**Source information:**
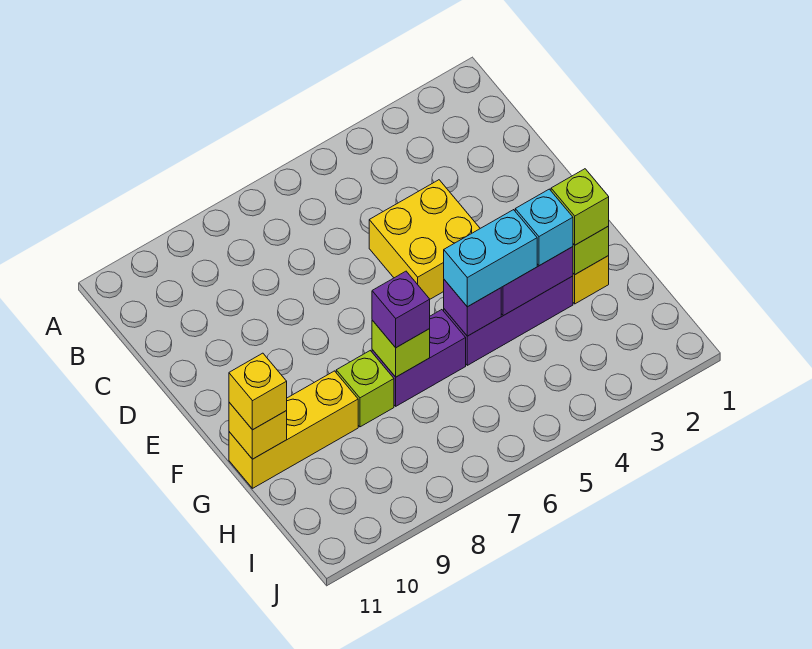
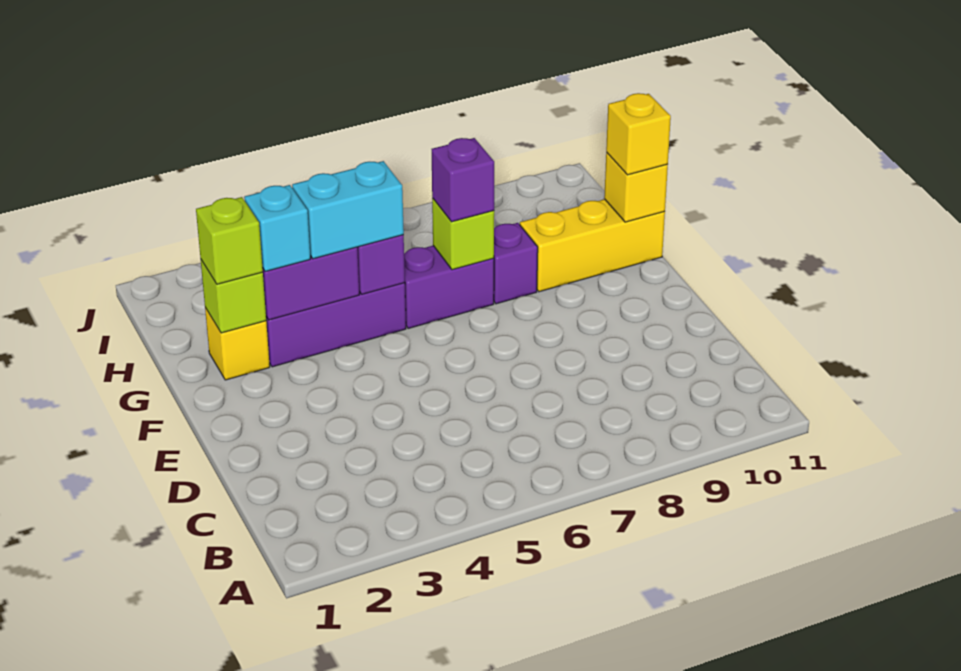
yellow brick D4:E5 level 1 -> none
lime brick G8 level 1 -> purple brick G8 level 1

...

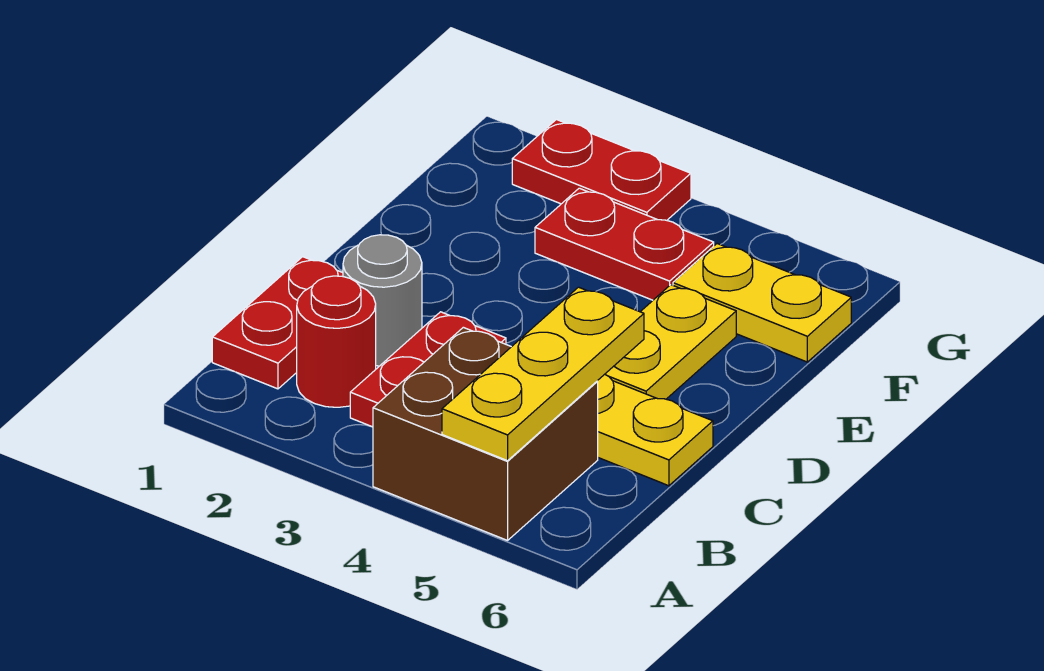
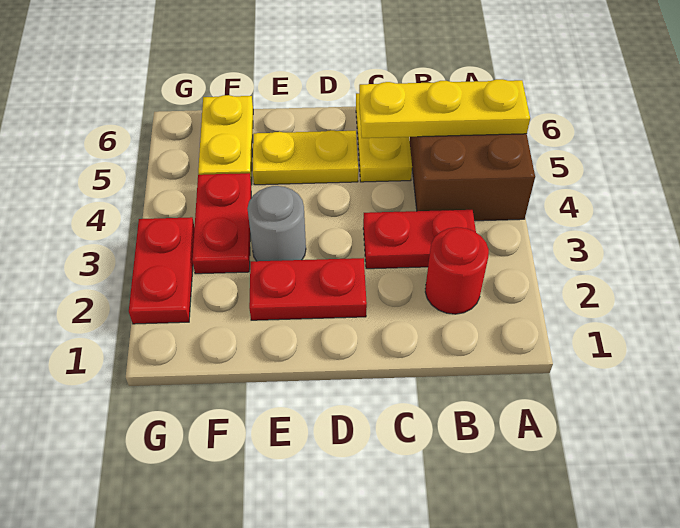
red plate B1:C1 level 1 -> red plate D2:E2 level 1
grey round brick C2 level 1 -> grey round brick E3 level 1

**Work to be completed:** From the records above, copy out the line with "yellow brick D4:E5 level 1 -> none", the line with "lime brick G8", and every line between them, word for word.

**Exercise answer:**
yellow brick D4:E5 level 1 -> none
lime brick G8 level 1 -> purple brick G8 level 1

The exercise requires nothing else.